### Work to do
Reproduce the stretch of lines from the one containing "to the students" through the one containing "c''8[ a'8-. r8", both included, and give nothing else.

## Start

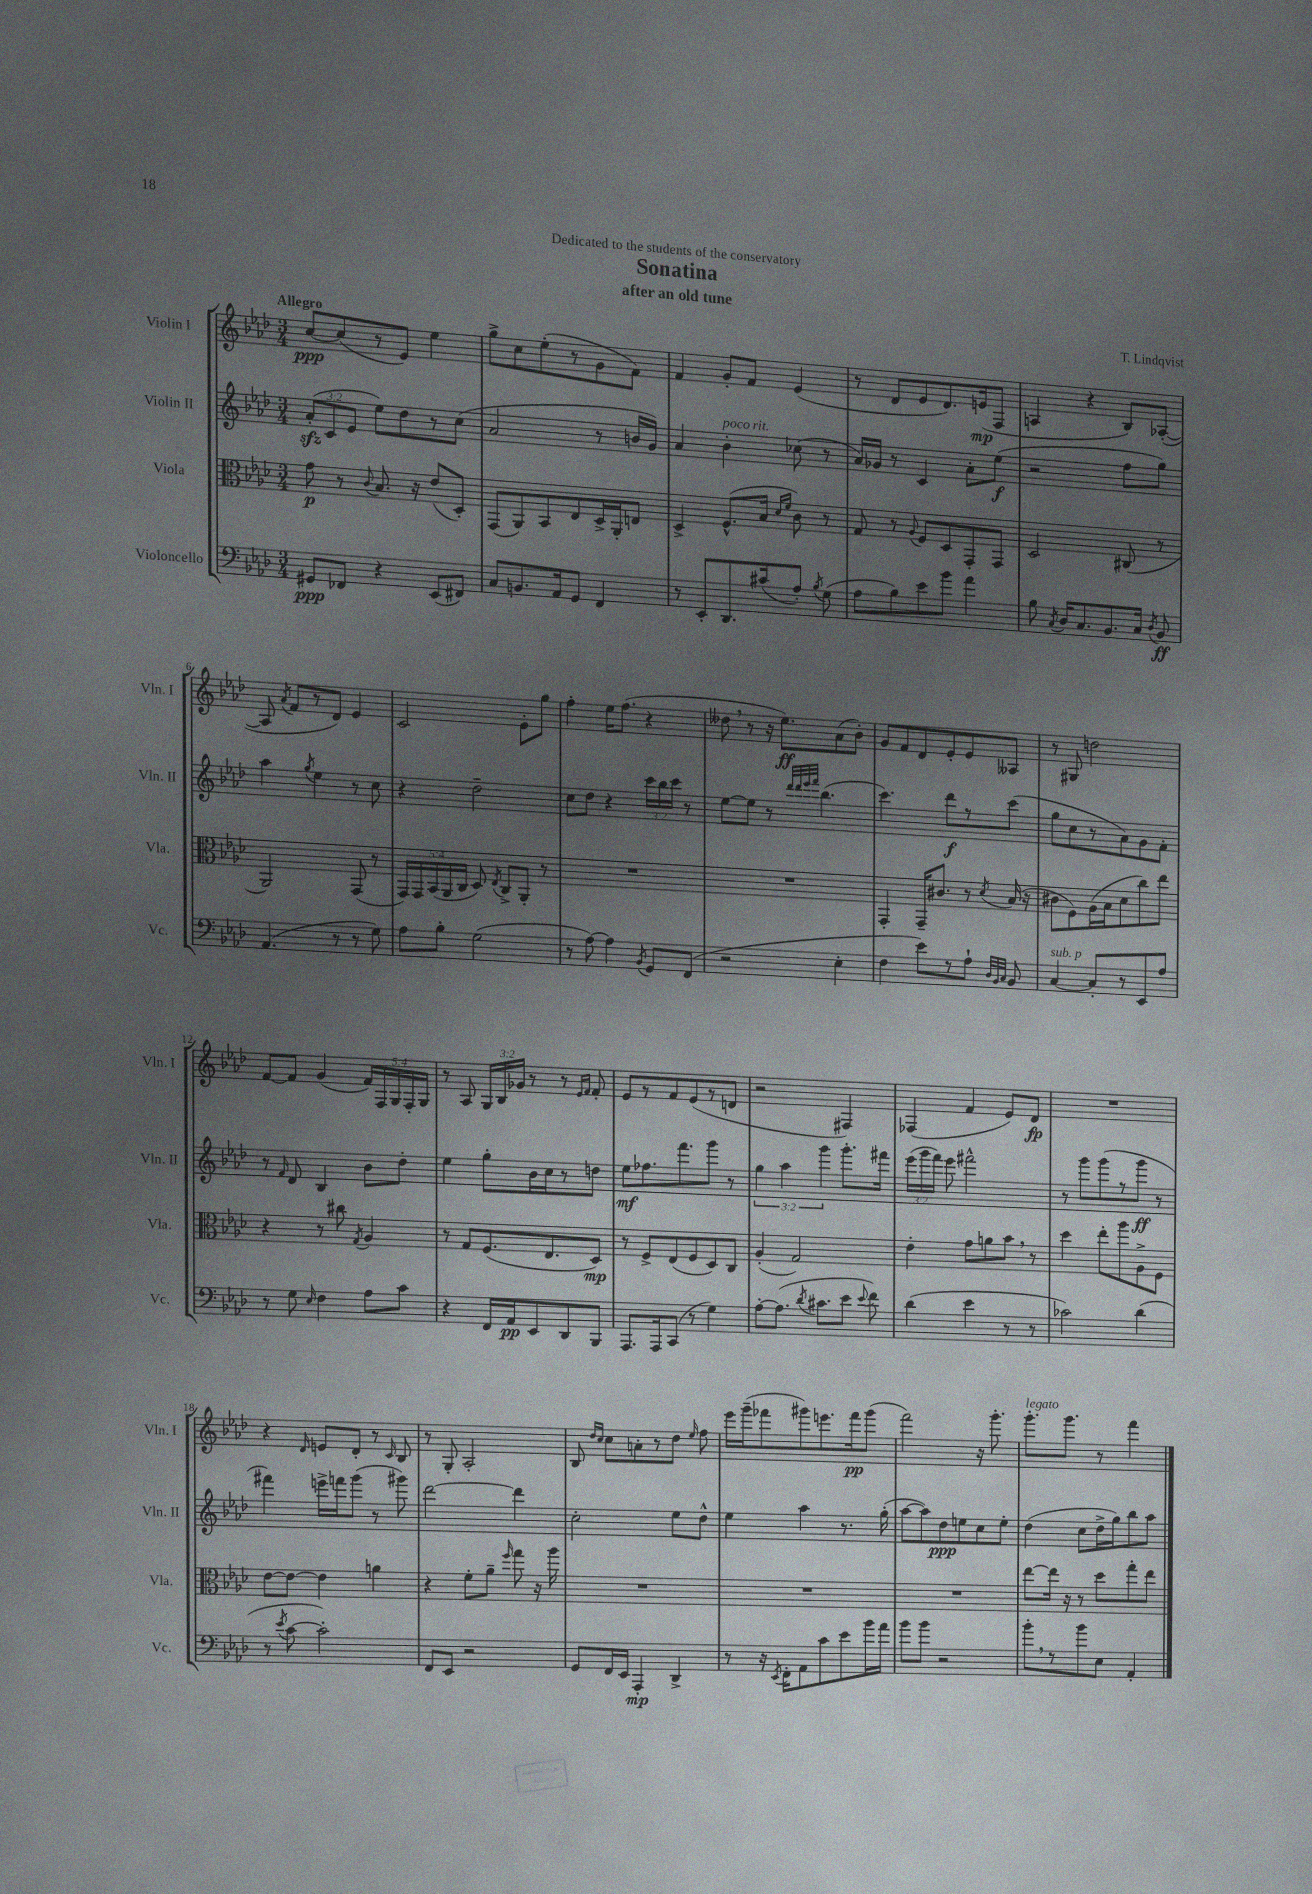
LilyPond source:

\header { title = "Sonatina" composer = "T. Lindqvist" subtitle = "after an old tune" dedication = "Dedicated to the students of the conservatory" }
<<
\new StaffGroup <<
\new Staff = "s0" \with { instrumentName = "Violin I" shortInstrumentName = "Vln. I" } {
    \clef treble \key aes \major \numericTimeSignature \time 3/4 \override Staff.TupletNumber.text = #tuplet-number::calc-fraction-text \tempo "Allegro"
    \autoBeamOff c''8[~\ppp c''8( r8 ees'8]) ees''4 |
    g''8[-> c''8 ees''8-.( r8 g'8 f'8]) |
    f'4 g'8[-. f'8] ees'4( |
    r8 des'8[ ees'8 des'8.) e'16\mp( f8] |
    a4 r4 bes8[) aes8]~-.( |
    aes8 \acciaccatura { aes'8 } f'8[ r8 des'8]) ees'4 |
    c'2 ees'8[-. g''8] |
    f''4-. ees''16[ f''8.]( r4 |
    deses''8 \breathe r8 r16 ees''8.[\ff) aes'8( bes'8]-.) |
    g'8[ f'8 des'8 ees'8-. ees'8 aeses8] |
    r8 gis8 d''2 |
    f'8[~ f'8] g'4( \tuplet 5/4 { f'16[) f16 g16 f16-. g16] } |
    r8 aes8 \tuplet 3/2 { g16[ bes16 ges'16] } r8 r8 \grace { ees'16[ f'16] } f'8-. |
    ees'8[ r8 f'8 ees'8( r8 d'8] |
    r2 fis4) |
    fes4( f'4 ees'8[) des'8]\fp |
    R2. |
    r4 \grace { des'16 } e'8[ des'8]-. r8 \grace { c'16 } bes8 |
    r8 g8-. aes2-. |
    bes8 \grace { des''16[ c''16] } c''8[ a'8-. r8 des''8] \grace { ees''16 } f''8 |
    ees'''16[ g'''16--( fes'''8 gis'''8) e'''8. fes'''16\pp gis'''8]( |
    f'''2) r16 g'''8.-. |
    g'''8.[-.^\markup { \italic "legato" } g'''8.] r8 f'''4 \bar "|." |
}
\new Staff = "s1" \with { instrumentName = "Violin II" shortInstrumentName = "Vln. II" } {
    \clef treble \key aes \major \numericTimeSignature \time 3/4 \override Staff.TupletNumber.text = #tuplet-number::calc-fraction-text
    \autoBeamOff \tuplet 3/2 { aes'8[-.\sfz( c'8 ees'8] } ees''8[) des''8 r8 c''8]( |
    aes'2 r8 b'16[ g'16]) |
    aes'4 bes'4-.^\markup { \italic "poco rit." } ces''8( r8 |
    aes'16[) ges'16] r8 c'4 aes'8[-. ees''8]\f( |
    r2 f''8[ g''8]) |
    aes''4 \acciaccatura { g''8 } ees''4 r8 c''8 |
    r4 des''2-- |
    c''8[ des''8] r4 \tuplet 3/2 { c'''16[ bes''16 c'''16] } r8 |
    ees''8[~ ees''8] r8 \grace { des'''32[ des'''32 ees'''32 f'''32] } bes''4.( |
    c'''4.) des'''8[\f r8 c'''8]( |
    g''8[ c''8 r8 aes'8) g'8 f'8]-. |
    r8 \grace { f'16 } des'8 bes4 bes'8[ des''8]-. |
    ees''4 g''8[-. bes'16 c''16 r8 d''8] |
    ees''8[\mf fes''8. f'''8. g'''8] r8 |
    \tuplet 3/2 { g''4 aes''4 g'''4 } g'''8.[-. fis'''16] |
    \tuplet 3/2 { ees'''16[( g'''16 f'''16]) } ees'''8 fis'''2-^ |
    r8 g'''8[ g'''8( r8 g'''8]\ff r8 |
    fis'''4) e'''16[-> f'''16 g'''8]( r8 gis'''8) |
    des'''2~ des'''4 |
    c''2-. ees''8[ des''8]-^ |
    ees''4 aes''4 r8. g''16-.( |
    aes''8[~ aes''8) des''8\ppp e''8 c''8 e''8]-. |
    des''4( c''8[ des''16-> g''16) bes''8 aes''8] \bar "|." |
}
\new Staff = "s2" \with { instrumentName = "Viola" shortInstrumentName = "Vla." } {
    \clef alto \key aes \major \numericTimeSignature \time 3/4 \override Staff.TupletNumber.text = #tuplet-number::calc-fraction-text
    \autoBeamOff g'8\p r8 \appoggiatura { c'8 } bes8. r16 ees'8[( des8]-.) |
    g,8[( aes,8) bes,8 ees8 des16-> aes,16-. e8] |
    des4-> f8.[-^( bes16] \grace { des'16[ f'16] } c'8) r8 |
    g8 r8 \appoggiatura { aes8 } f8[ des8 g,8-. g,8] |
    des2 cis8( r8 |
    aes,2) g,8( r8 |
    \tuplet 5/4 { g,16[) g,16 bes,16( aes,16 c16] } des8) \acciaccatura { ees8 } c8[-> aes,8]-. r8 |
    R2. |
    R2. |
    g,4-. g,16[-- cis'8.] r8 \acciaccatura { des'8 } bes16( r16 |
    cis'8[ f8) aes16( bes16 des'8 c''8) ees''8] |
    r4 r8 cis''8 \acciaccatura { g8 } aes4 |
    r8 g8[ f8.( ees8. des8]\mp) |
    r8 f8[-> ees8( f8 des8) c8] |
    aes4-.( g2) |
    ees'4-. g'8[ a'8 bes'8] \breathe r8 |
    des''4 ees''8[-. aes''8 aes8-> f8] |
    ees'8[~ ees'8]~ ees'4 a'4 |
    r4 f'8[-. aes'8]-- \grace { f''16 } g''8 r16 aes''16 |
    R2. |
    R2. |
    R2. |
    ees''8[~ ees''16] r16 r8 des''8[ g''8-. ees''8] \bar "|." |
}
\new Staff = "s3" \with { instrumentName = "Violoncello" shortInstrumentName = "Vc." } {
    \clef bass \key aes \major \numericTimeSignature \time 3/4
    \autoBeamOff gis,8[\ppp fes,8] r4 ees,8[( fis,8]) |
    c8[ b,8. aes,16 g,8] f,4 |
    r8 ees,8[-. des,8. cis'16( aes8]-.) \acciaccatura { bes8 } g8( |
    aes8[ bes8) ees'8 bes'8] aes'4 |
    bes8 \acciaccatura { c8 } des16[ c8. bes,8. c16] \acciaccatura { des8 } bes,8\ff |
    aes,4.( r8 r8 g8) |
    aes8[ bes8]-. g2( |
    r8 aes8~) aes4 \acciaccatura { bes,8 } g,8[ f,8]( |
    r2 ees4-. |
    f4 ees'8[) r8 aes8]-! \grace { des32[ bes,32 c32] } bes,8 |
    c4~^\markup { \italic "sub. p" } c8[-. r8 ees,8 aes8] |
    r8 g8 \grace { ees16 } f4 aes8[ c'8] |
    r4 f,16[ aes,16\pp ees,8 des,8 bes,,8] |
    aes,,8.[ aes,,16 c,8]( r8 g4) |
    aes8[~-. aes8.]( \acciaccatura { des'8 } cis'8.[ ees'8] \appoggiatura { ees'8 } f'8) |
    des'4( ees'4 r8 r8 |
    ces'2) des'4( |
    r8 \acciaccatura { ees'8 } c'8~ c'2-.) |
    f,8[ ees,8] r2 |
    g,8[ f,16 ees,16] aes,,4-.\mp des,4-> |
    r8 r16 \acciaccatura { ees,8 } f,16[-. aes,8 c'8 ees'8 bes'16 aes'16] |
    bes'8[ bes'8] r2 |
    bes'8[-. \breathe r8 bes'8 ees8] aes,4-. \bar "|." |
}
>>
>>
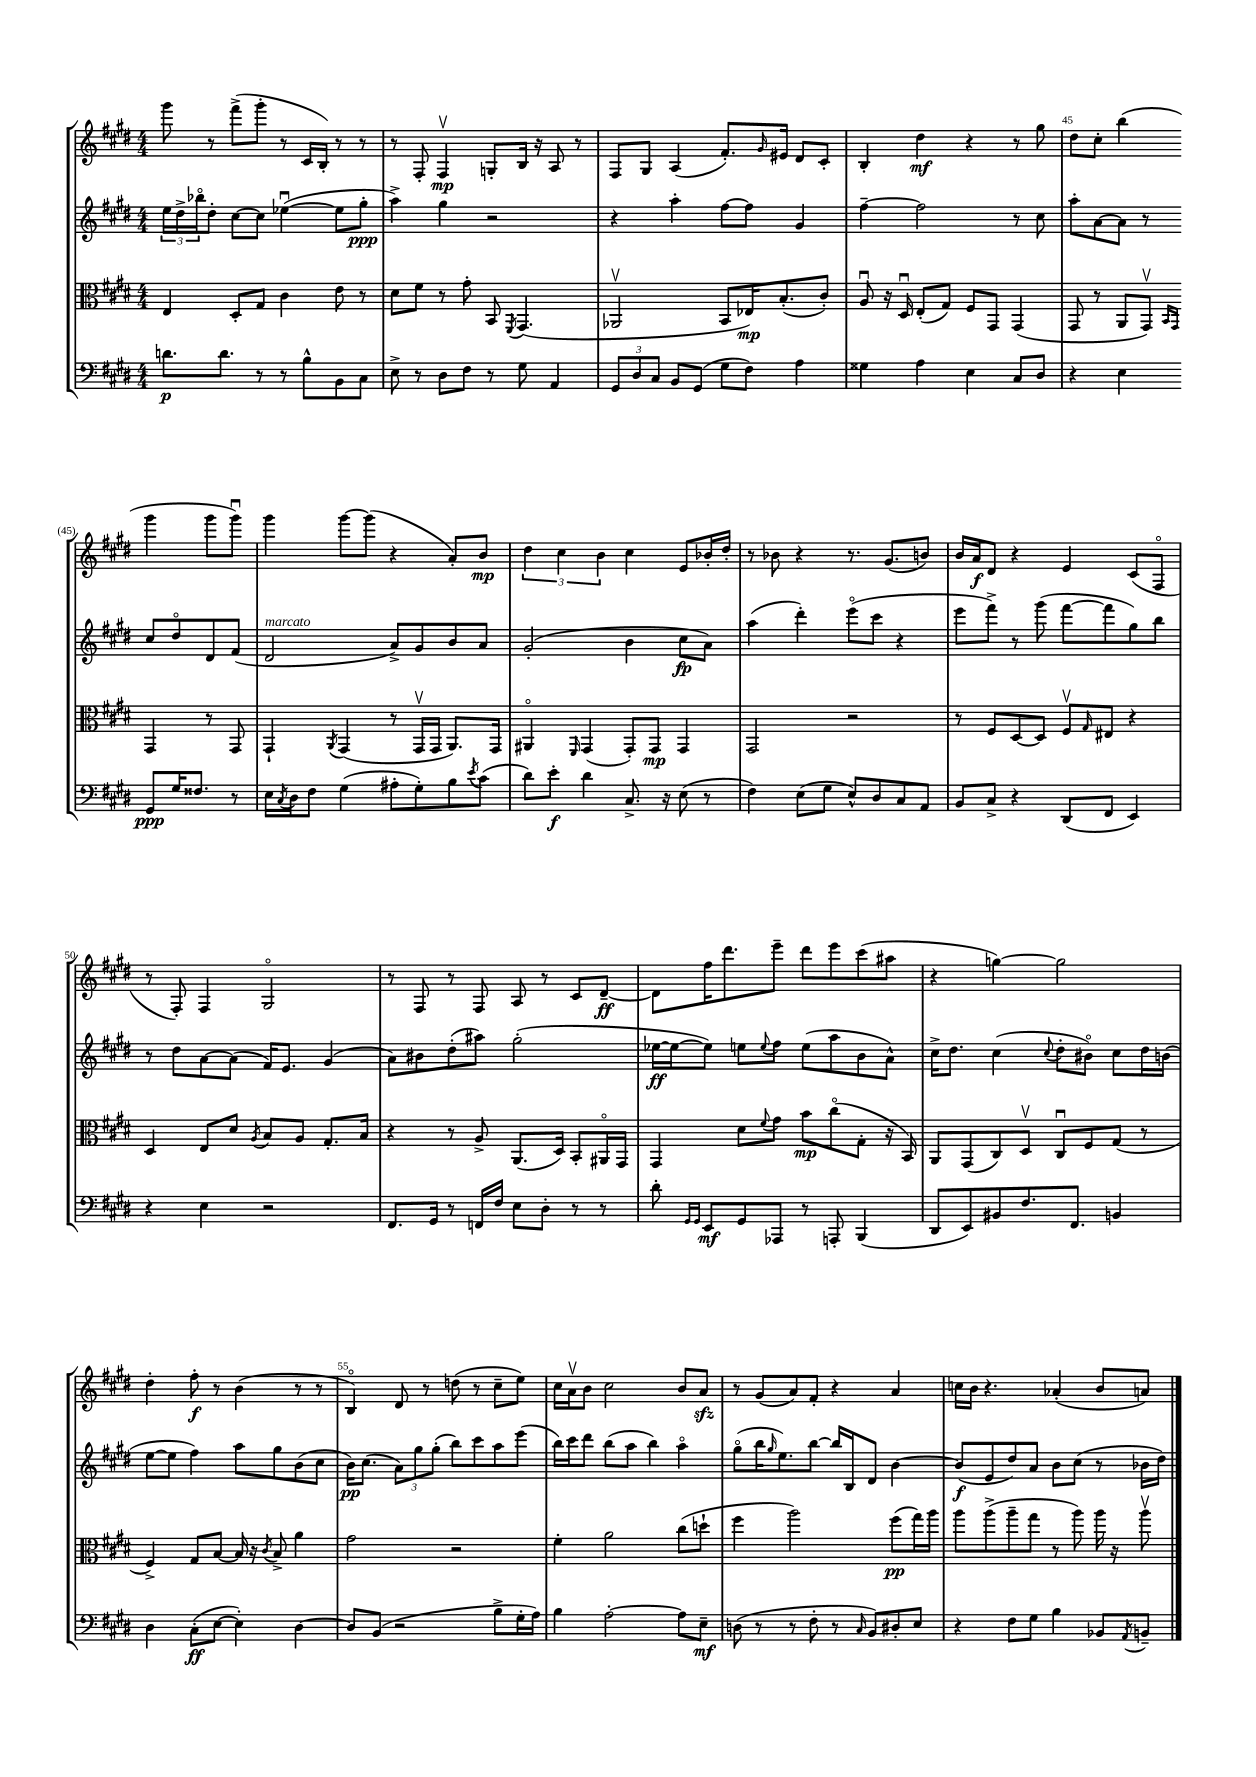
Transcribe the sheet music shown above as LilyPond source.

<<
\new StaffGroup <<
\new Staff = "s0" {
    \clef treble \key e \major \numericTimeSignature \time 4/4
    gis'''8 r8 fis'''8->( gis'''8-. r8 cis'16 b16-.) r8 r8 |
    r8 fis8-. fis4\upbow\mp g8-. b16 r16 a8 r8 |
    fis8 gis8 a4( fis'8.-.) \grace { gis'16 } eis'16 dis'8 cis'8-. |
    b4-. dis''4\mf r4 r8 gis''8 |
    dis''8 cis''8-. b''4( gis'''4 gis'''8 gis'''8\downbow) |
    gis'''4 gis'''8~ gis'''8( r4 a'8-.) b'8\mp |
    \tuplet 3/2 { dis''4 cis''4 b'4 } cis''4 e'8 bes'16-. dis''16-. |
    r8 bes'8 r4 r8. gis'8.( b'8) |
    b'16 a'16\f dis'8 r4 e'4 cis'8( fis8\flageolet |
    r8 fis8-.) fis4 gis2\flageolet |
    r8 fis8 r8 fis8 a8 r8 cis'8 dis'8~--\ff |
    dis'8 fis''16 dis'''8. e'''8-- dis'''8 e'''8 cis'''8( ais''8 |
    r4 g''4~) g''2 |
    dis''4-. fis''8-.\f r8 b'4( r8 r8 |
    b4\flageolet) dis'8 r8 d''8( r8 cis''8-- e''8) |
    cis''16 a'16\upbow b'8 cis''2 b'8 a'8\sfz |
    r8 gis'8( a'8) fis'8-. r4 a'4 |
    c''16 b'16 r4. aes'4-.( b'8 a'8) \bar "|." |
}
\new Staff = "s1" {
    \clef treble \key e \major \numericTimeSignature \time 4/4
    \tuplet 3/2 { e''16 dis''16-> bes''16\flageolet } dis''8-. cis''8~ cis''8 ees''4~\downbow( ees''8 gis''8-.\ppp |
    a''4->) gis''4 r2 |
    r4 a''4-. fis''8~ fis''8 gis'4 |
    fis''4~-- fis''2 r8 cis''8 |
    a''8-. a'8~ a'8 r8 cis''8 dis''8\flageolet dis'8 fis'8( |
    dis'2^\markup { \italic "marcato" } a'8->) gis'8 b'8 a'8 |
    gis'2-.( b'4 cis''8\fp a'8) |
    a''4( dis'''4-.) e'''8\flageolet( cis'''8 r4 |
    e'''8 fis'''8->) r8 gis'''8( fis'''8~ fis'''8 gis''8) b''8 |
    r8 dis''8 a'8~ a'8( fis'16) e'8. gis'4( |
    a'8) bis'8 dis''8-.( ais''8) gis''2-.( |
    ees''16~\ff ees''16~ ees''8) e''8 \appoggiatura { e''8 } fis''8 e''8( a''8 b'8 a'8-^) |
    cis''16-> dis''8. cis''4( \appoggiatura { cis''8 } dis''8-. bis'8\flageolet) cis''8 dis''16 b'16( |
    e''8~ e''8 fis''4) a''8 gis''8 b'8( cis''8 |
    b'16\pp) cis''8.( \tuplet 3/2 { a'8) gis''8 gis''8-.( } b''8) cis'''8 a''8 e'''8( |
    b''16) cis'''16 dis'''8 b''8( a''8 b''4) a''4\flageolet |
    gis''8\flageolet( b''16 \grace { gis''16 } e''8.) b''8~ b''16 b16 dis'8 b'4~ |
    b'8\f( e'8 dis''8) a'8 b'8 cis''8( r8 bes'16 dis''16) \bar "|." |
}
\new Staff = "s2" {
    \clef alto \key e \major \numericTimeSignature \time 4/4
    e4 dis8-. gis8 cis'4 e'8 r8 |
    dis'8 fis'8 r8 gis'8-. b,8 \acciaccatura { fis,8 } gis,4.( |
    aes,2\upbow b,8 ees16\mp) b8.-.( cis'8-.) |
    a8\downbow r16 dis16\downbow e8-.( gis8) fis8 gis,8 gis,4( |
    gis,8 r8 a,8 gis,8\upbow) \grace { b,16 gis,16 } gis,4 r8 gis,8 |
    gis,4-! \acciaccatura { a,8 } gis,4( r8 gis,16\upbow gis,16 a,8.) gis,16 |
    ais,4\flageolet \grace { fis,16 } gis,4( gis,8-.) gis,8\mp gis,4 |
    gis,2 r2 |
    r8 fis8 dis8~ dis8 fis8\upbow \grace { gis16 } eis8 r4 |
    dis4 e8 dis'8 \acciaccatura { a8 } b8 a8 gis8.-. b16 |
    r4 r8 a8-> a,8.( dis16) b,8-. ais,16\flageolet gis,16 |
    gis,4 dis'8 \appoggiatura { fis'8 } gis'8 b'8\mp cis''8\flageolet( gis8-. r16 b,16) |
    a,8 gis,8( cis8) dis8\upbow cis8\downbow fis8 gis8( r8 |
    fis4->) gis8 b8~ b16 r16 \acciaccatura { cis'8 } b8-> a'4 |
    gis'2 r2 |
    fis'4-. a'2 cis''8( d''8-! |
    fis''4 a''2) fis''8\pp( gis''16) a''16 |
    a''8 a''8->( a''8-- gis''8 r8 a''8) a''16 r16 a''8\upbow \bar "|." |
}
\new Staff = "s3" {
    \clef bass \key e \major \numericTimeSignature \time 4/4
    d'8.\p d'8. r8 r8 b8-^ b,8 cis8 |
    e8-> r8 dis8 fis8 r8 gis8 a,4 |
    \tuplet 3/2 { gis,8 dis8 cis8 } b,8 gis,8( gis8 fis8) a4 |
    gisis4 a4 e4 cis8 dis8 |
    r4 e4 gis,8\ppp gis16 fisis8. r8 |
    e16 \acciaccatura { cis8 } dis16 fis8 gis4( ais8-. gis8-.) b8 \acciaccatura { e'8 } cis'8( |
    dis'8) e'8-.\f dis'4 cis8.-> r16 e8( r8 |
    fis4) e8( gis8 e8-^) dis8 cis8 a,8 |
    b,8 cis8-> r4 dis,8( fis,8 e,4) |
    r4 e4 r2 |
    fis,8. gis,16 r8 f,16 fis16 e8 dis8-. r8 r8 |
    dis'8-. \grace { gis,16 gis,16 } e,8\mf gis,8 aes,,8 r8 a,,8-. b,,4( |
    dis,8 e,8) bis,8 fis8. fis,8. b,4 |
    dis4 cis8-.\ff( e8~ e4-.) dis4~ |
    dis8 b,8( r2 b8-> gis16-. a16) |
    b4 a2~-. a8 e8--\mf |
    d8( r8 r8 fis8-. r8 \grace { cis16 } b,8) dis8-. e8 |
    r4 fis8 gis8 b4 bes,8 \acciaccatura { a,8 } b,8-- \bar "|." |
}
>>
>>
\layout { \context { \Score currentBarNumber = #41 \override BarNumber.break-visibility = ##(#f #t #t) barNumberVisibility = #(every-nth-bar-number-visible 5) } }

## End

### Task output
\header { title = "Sonatina" composer = "T. Lindqvist" subtitle = "after an old tune" dedication = "Dedicated to the students of the conservatory" }
<<
\new StaffGroup <<
\new Staff = "s0" \with { instrumentName = "Violin I" shortInstrumentName = "Vln. I" } {
    \clef treble \key aes \major \numericTimeSignature \time 3/4 \override Staff.TupletNumber.text = #tuplet-number::calc-fraction-text \tempo "Allegro"
    \autoBeamOff c''8[~\ppp c''8( r8 ees'8]) ees''4 |
    g''8[-> c''8 ees''8-.( r8 g'8 f'8]) |
    f'4 g'8[-. f'8] ees'4( |
    r8 des'8[ ees'8 des'8.) e'16\mp( f8] |
    a4 r4 bes8[) aes8]~-.( |
    aes8 \acciaccatura { aes'8 } f'8[ r8 des'8]) ees'4 |
    c'2 ees'8[-. g''8] |
    f''4-. ees''16[ f''8.]( r4 |
    deses''8 \breathe r8 r16 ees''8.[\ff) aes'8( bes'8]-.) |
    g'8[ f'8 des'8 ees'8-. ees'8 aeses8] |
    r8 gis8 d''2 |
    f'8[~ f'8] g'4( \tuplet 5/4 { f'16[) f16 g16 f16-. g16] } |
    r8 aes8 \tuplet 3/2 { g16[ bes16 ges'16] } r8 r8 \grace { ees'16[ f'16] } f'8-. |
    ees'8[ r8 f'8 ees'8( r8 d'8] |
    r2 fis4) |
    fes4( f'4 ees'8[) des'8]\fp |
    R2. |
    r4 \grace { des'16 } e'8[ des'8]-. r8 \grace { c'16 } bes8 |
    r8 g8-. aes2-. |
    bes8 \grace { des''16[ c''16] } c''8[ a'8-. r8 des''8] \grace { ees''16 } f''8 |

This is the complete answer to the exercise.